--- Input material Enclosed Below ---

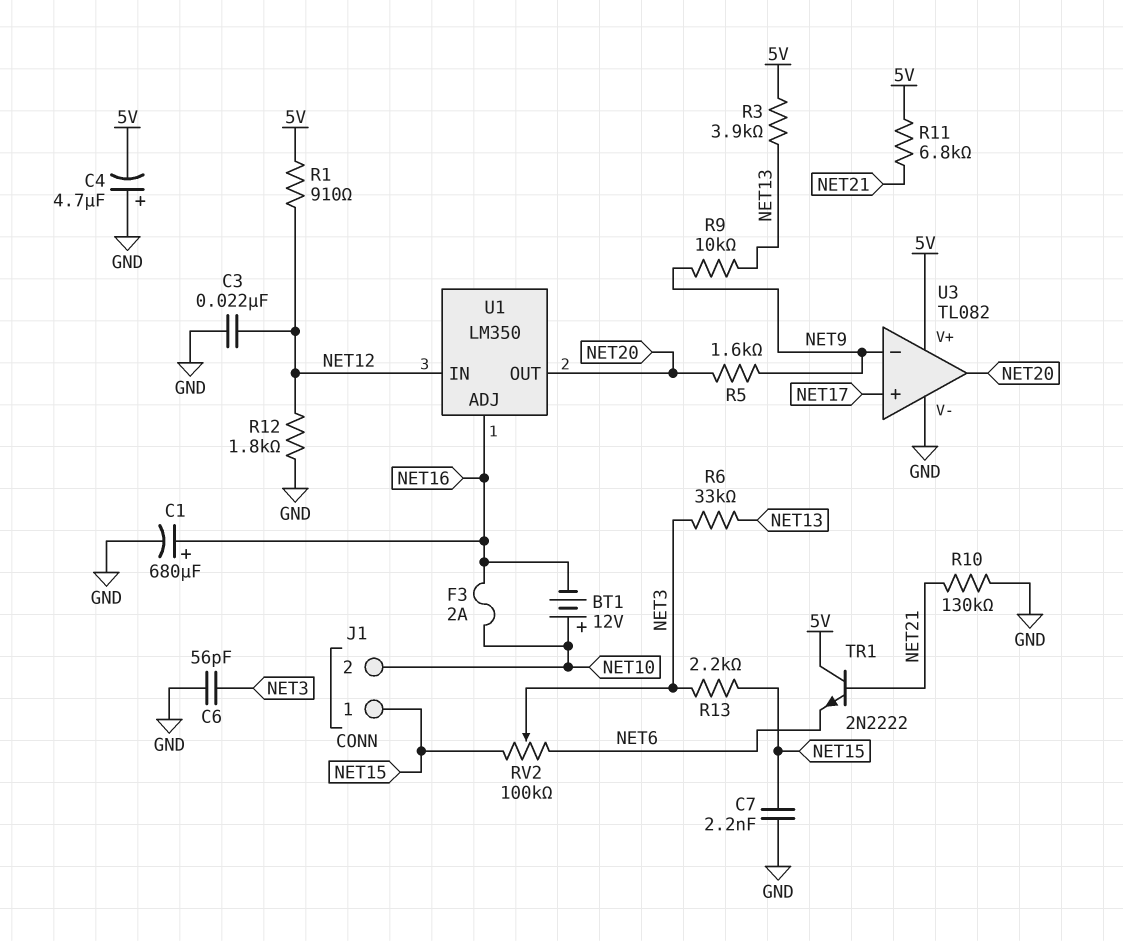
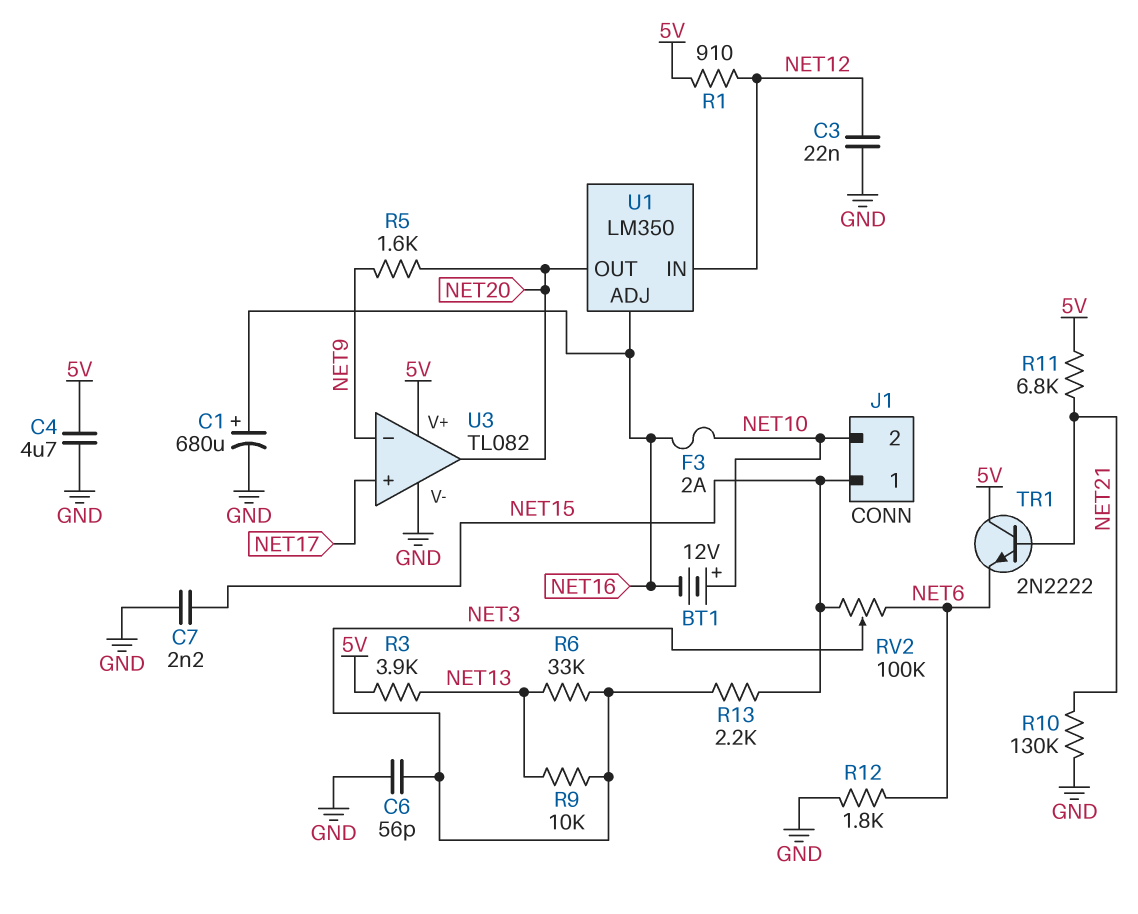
C4: 4.7uF (plus GND, minus 5V) -> 4.7uF (5V, GND)
R9: 10k (NET9, NET13) -> 10k (NET3, NET13)
R12: 1.8k (GND, NET12) -> 1.8k (GND, NET6)

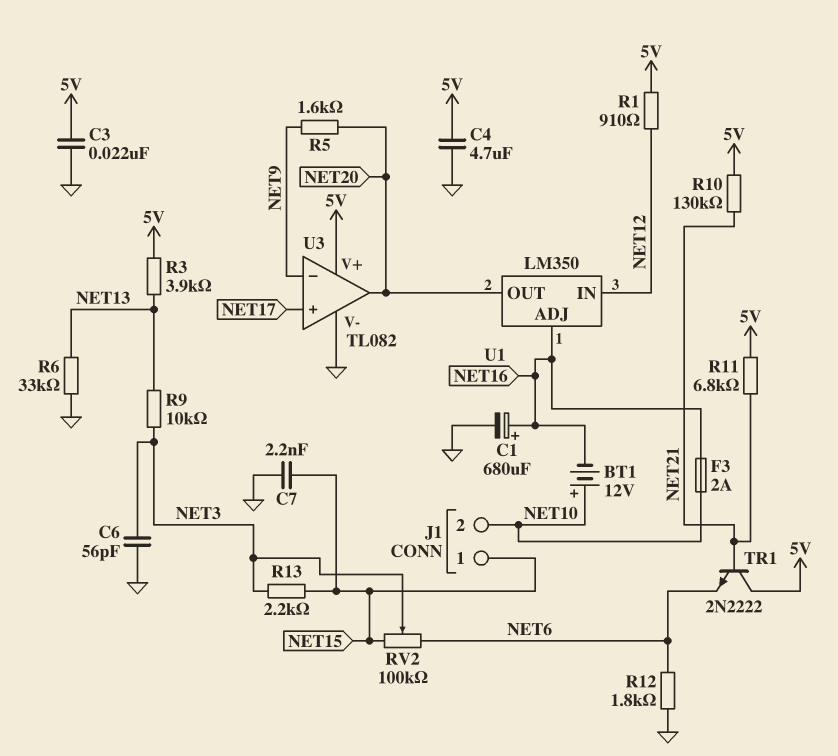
C3: 22nF (GND, NET12) -> 22nF (5V, GND)
R6: 33k (NET3, NET13) -> 33k (GND, NET13)
R10: 130k (GND, NET21) -> 130k (5V, NET21)

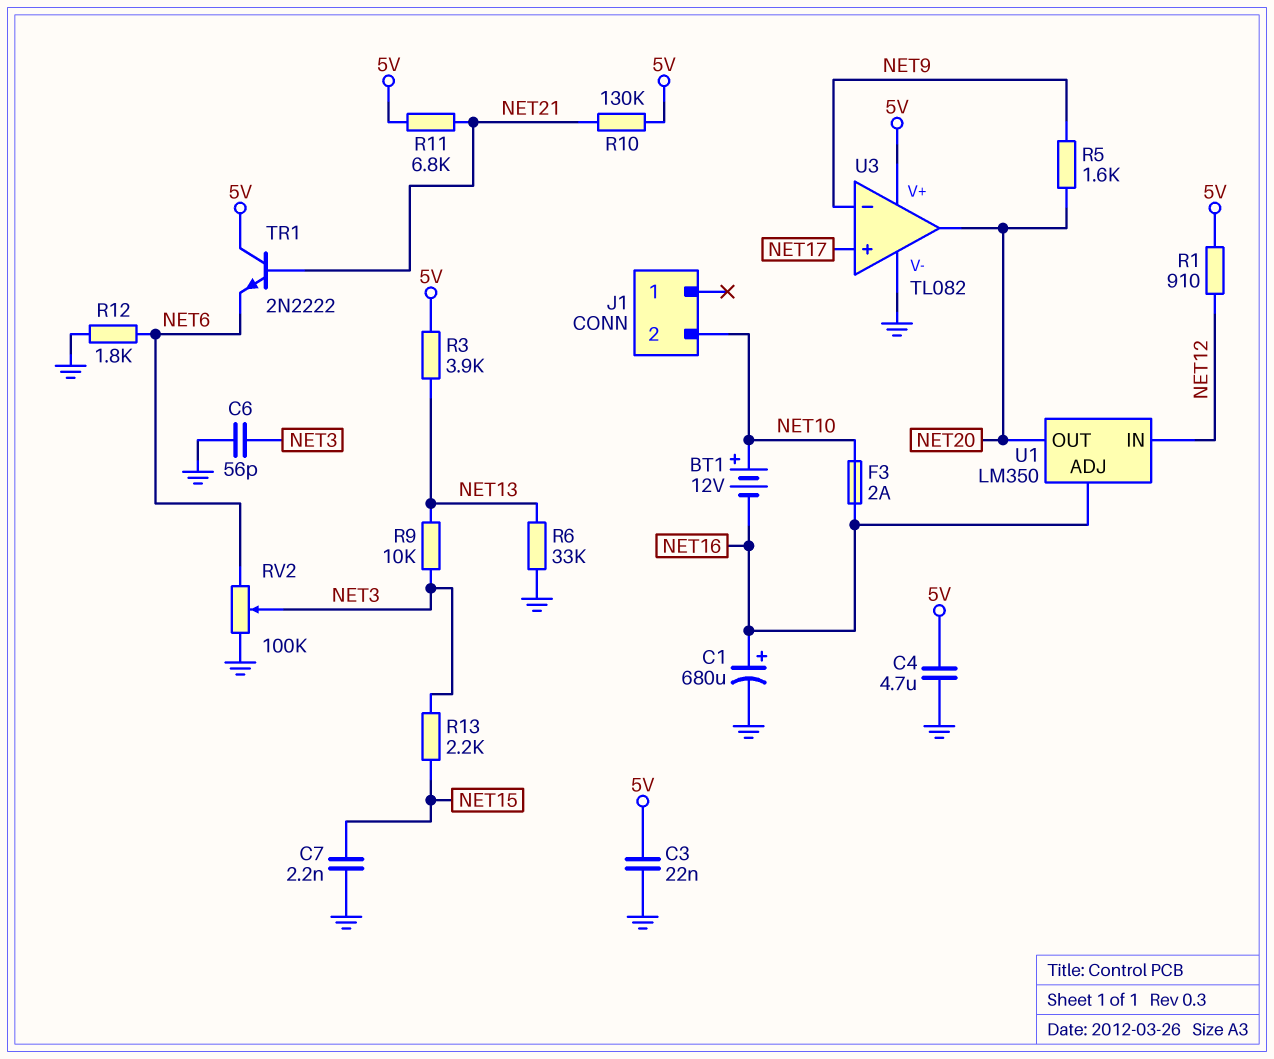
J1 pin 1: NET15 -> none
RV2: 100k (NET6, NET15, wiper NET3) -> 100k (GND, NET6, wiper NET3)

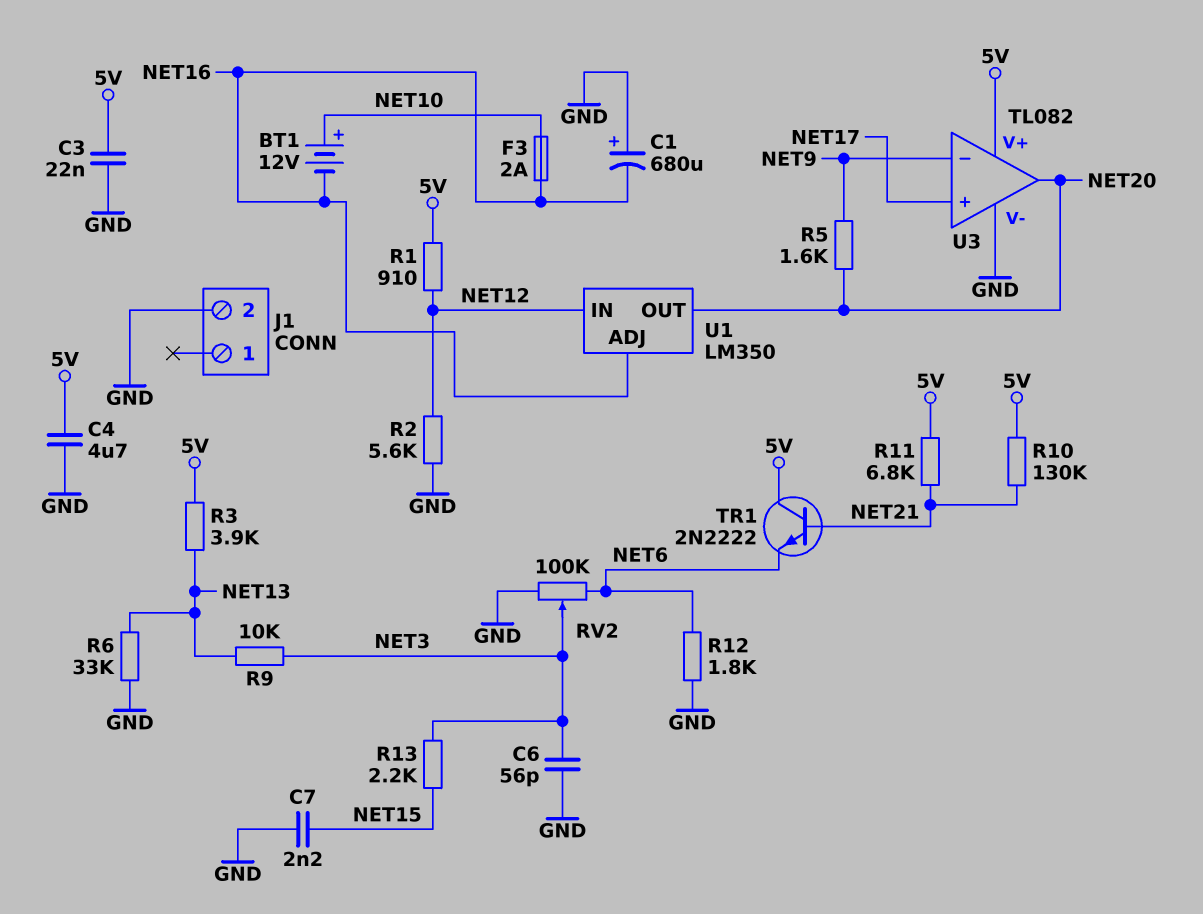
C1: 680uF (plus NET16, minus GND) -> 680uF (plus GND, minus NET16)
J1 pin 2: NET10 -> GND
R2: none -> 5.6k (GND, NET12)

--- End of Enclosed Input material ---

Work to complete
Leave out the pictures, then copy all the remaining text in the records exactly.

Task output
C4: 4.7uF (plus GND, minus 5V) -> 4.7uF (5V, GND)
R9: 10k (NET9, NET13) -> 10k (NET3, NET13)
R12: 1.8k (GND, NET12) -> 1.8k (GND, NET6)

C3: 22nF (GND, NET12) -> 22nF (5V, GND)
R6: 33k (NET3, NET13) -> 33k (GND, NET13)
R10: 130k (GND, NET21) -> 130k (5V, NET21)

J1 pin 1: NET15 -> none
RV2: 100k (NET6, NET15, wiper NET3) -> 100k (GND, NET6, wiper NET3)

C1: 680uF (plus NET16, minus GND) -> 680uF (plus GND, minus NET16)
J1 pin 2: NET10 -> GND
R2: none -> 5.6k (GND, NET12)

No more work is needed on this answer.